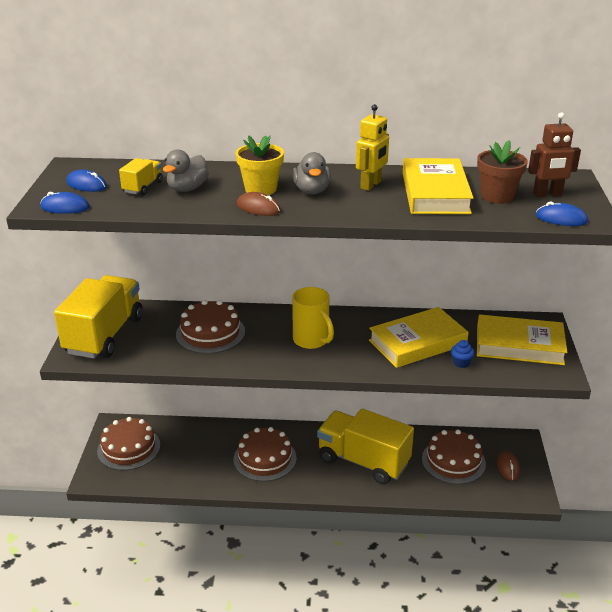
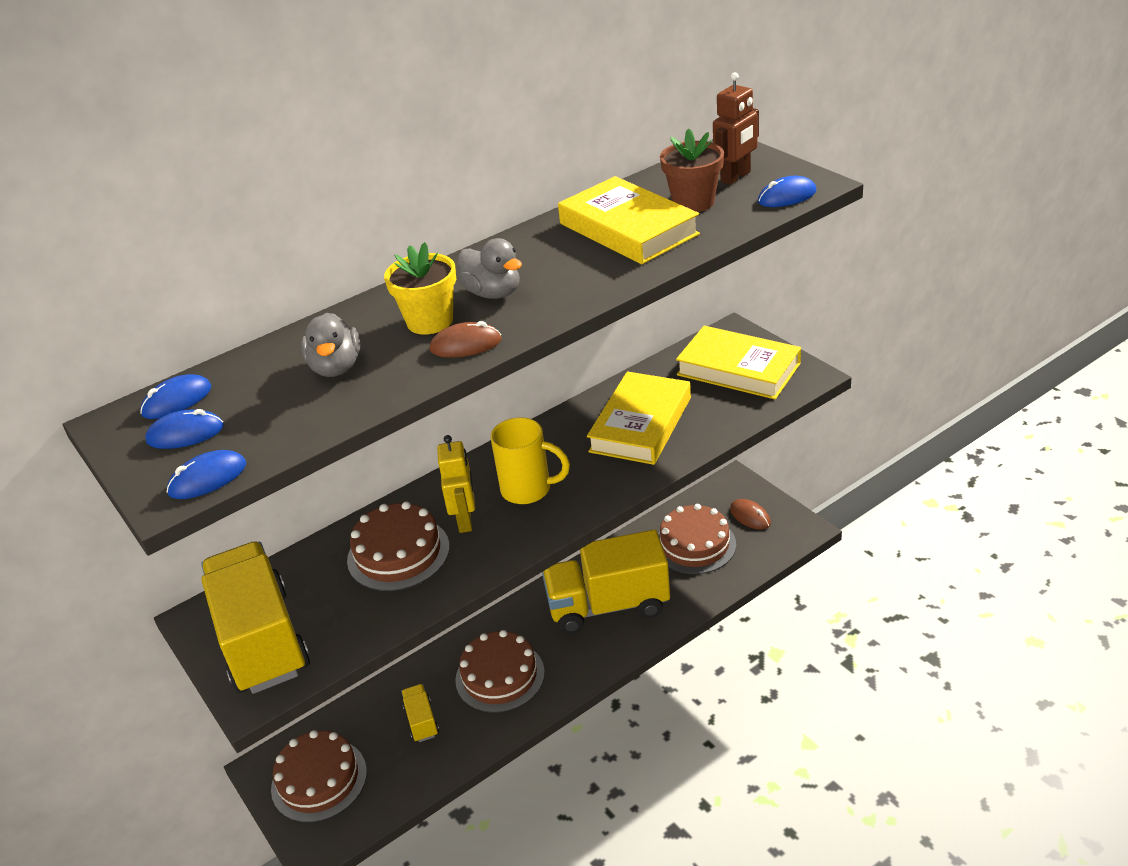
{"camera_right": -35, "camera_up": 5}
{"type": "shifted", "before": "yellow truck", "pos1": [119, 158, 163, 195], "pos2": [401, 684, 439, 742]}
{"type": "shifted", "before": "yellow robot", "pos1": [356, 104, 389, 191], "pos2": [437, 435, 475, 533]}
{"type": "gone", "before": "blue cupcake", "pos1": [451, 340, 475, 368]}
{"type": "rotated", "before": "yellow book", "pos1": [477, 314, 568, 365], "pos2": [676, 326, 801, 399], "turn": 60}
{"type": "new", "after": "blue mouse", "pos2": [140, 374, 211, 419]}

• Action item:
Write the entries above out in full, exactly, with no images.

• Your response:
{"camera_right": -35, "camera_up": 5}
{"type": "shifted", "before": "yellow truck", "pos1": [119, 158, 163, 195], "pos2": [401, 684, 439, 742]}
{"type": "shifted", "before": "yellow robot", "pos1": [356, 104, 389, 191], "pos2": [437, 435, 475, 533]}
{"type": "gone", "before": "blue cupcake", "pos1": [451, 340, 475, 368]}
{"type": "rotated", "before": "yellow book", "pos1": [477, 314, 568, 365], "pos2": [676, 326, 801, 399], "turn": 60}
{"type": "new", "after": "blue mouse", "pos2": [140, 374, 211, 419]}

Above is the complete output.